[TASK PROMPT]
Transcribe exactly the lines that fall between the one holding "grey plate B10:B11" and the one holding "black round brick", inclusive, from the entries below.

RECORDS SUPPLIED: Begin

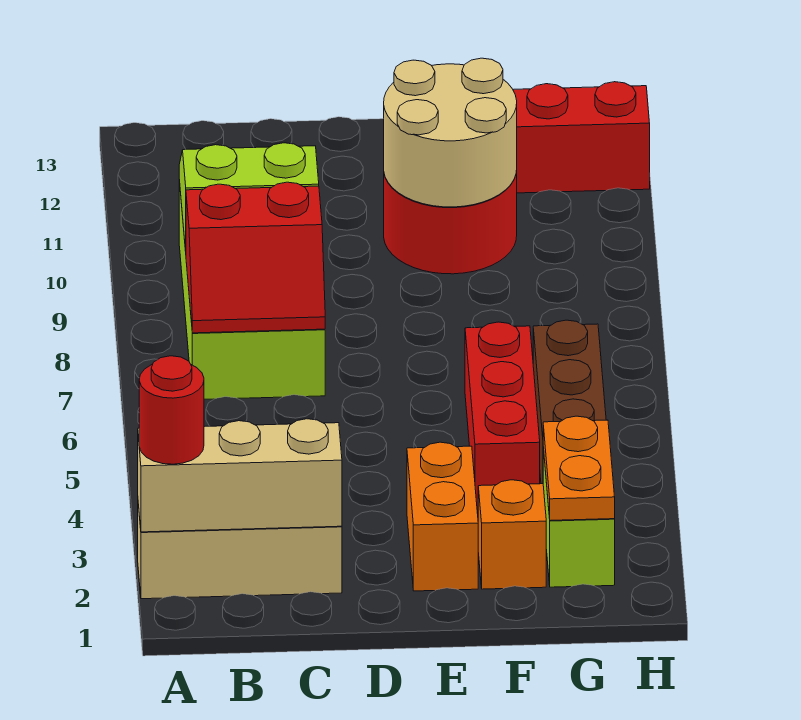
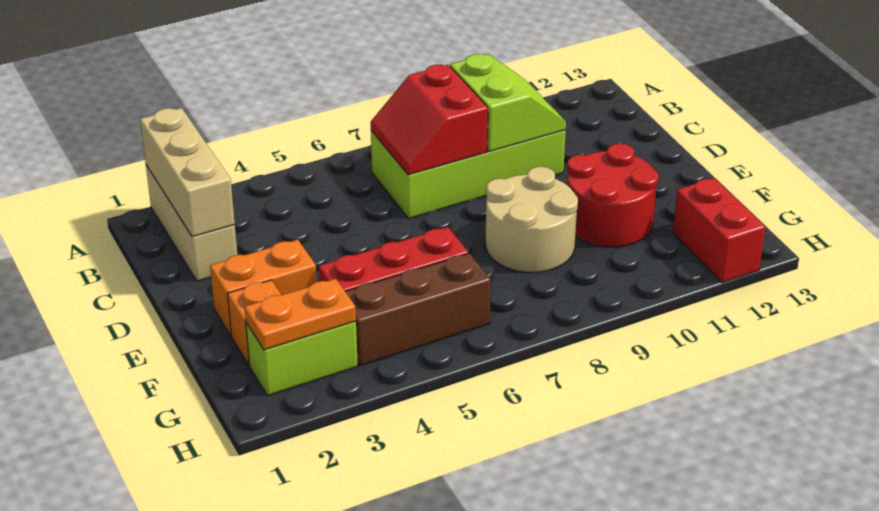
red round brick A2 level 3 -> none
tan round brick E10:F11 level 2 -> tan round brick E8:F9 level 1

RECORDS SUPPLIED: End
RECORDS SUPPLIED: Begin

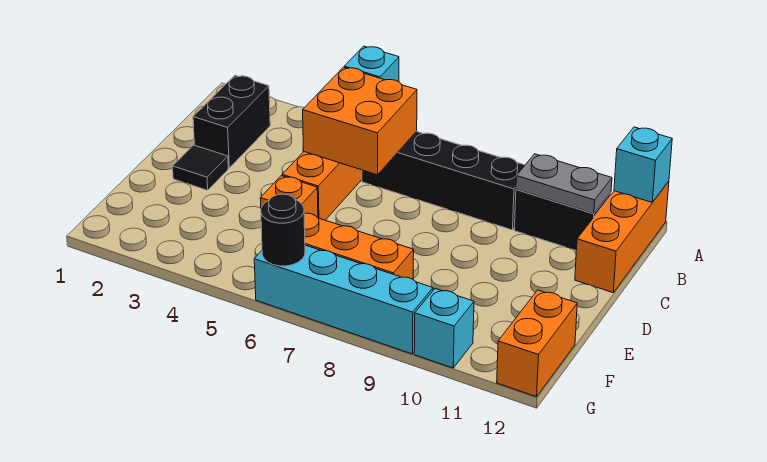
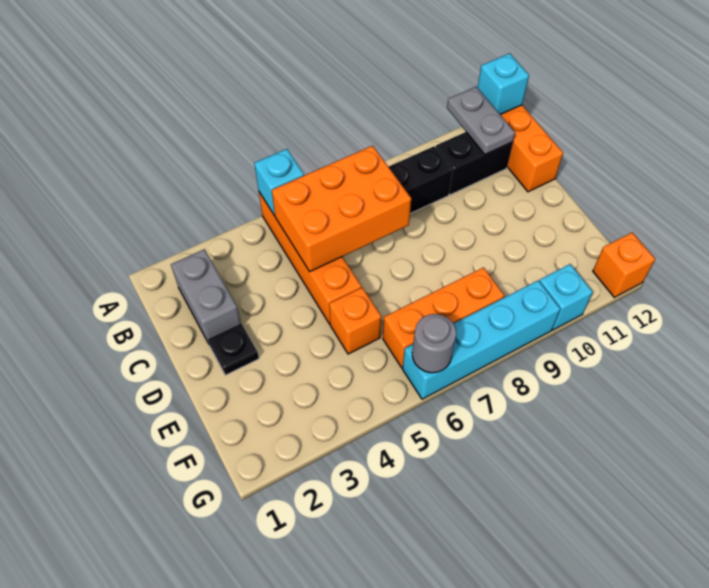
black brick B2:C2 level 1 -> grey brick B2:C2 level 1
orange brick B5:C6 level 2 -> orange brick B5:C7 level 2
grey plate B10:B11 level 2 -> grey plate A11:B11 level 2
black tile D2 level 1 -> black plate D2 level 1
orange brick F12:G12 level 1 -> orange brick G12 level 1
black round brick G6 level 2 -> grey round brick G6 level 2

RECORDS SUPPLIED: End
RECORDS SUPPLIED: Begin

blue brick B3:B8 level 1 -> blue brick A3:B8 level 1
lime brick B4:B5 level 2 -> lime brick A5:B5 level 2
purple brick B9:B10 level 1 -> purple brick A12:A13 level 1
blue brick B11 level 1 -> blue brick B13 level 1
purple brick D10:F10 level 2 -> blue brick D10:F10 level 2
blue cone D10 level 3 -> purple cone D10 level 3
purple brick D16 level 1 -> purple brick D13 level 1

RECORDS SUPPLIED: End

[EXERCISE RESPONSE]
grey plate B10:B11 level 2 -> grey plate A11:B11 level 2
black tile D2 level 1 -> black plate D2 level 1
orange brick F12:G12 level 1 -> orange brick G12 level 1
black round brick G6 level 2 -> grey round brick G6 level 2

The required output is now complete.